Instructions to follow:
Exact repetition, pictures omitted: give every record below again.
......
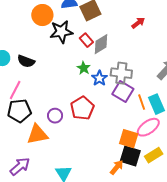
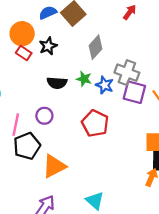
black star: (61, 32) -> (48, 46), size x0.7
red rectangle: (86, 40) -> (24, 53), moved
black semicircle: (26, 61) -> (57, 83), moved
gray cross: (121, 73) -> (127, 73), turned 30
purple circle: (55, 116) -> (44, 116), moved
......
Result:
black star: (61, 32) -> (48, 46), size x0.7
red rectangle: (86, 40) -> (24, 53), moved
black semicircle: (26, 61) -> (57, 83), moved
gray cross: (121, 73) -> (127, 73), turned 30
purple circle: (55, 116) -> (44, 116), moved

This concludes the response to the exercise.